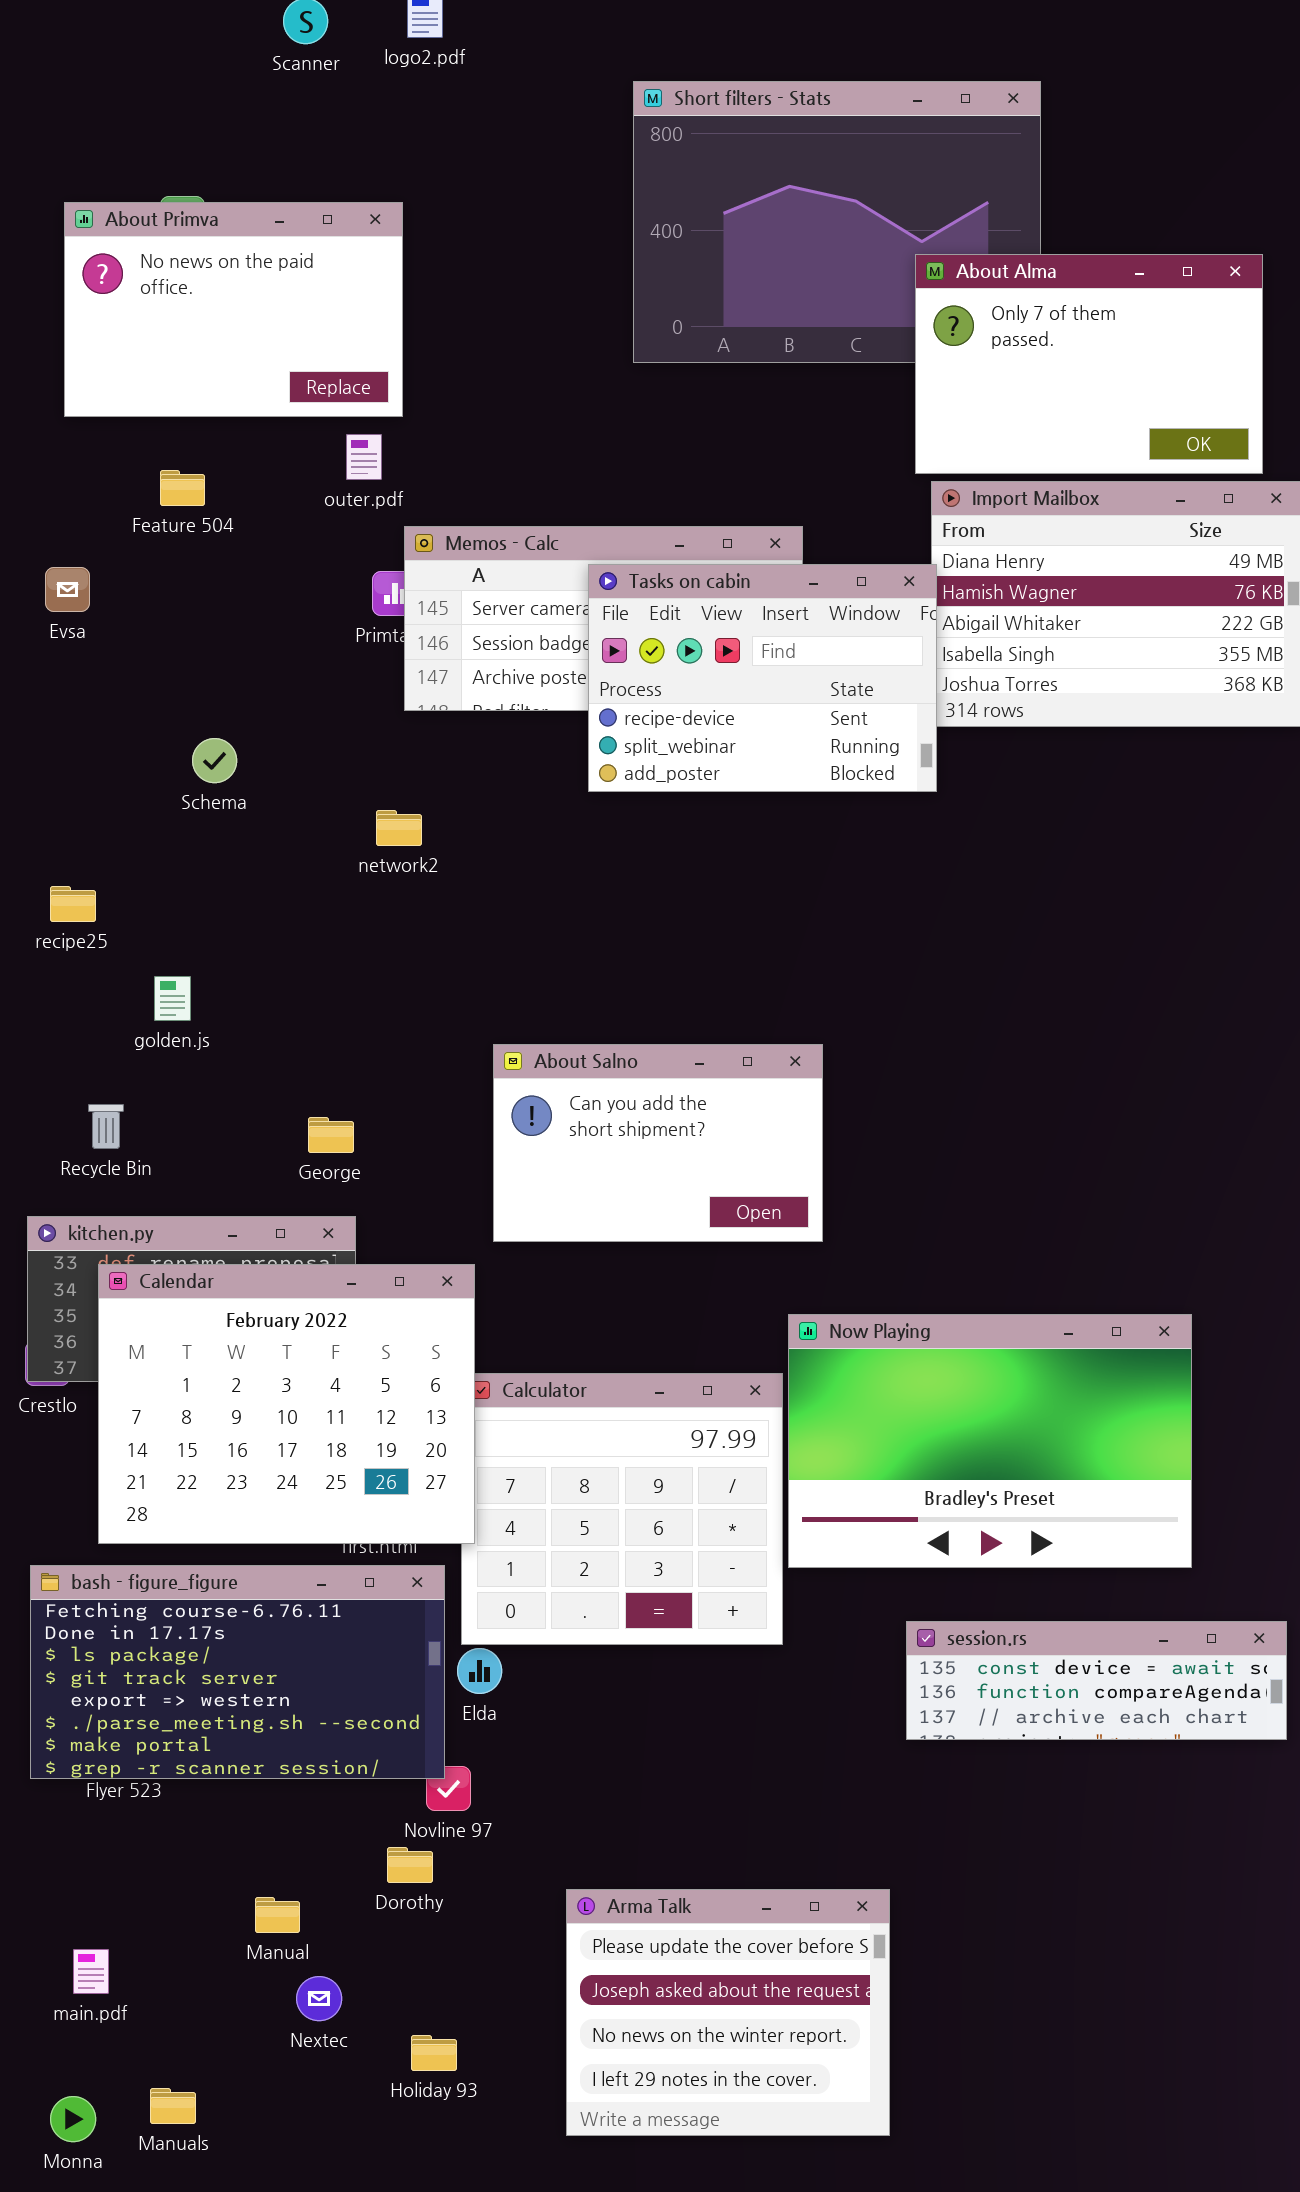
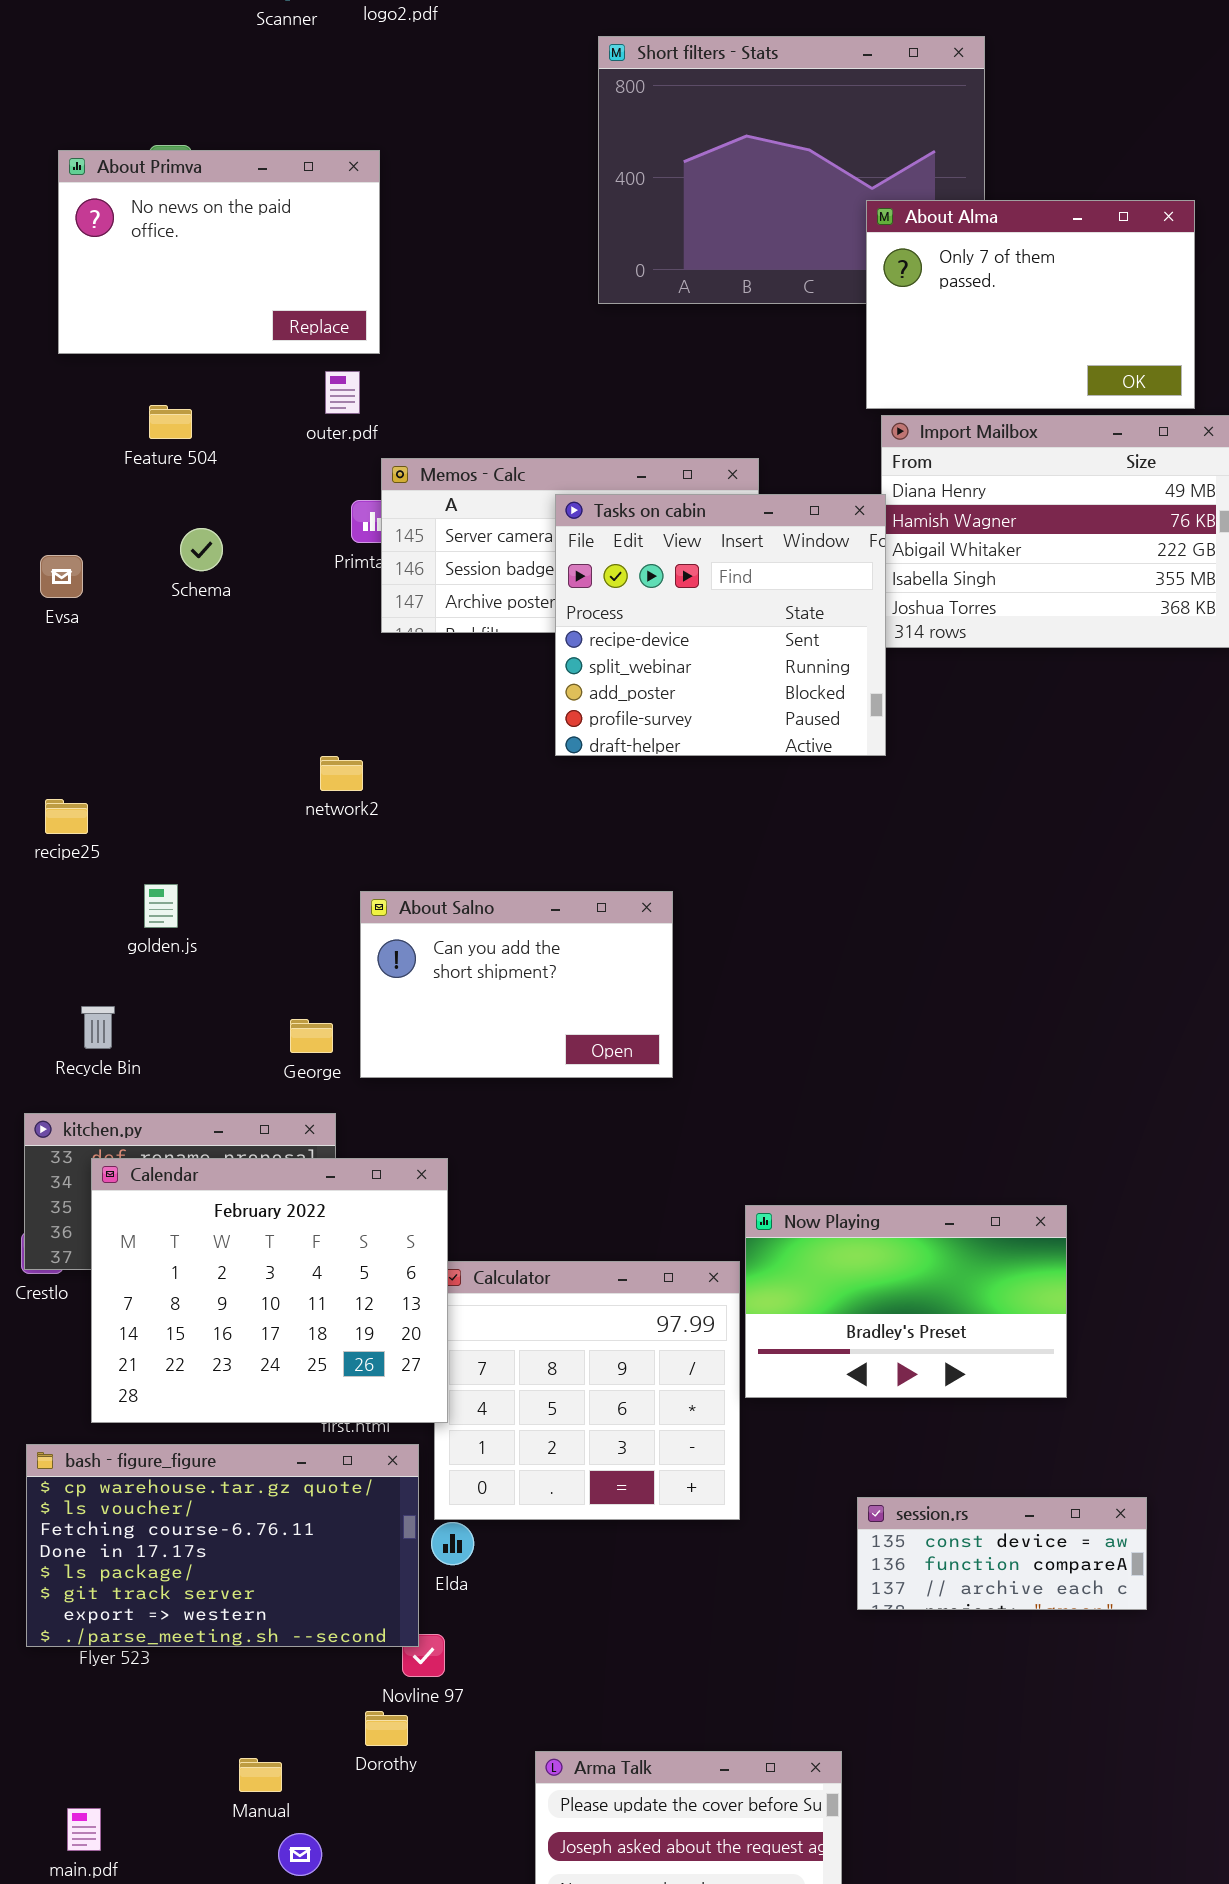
Tasks on cabin: [588,564,937,792] -> [555,494,886,756], resized
Evsa: [45,567,90,612] -> [40,555,83,598], moved
Schema: [192,738,237,783] -> [180,528,223,571], moved
network2: [376,810,422,846] -> [320,756,363,791], moved
About Salno: [493,1044,823,1242] -> [360,891,673,1078], moved
Now Playing: [788,1314,1192,1568] -> [745,1205,1067,1398], resized
bash - figure_figure: [30,1565,445,1779] -> [26,1444,419,1647], scrolled up 2 rows
session.rs: [906,1621,1287,1740] -> [857,1497,1147,1610], resized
───
● **ASSIGNED TASK**
All of the material shown above needs to be duplicated exactly. Omit every picture.

● **TASK RESULT**
Tasks on cabin: [588,564,937,792] -> [555,494,886,756], resized
Evsa: [45,567,90,612] -> [40,555,83,598], moved
Schema: [192,738,237,783] -> [180,528,223,571], moved
network2: [376,810,422,846] -> [320,756,363,791], moved
About Salno: [493,1044,823,1242] -> [360,891,673,1078], moved
Now Playing: [788,1314,1192,1568] -> [745,1205,1067,1398], resized
bash - figure_figure: [30,1565,445,1779] -> [26,1444,419,1647], scrolled up 2 rows
session.rs: [906,1621,1287,1740] -> [857,1497,1147,1610], resized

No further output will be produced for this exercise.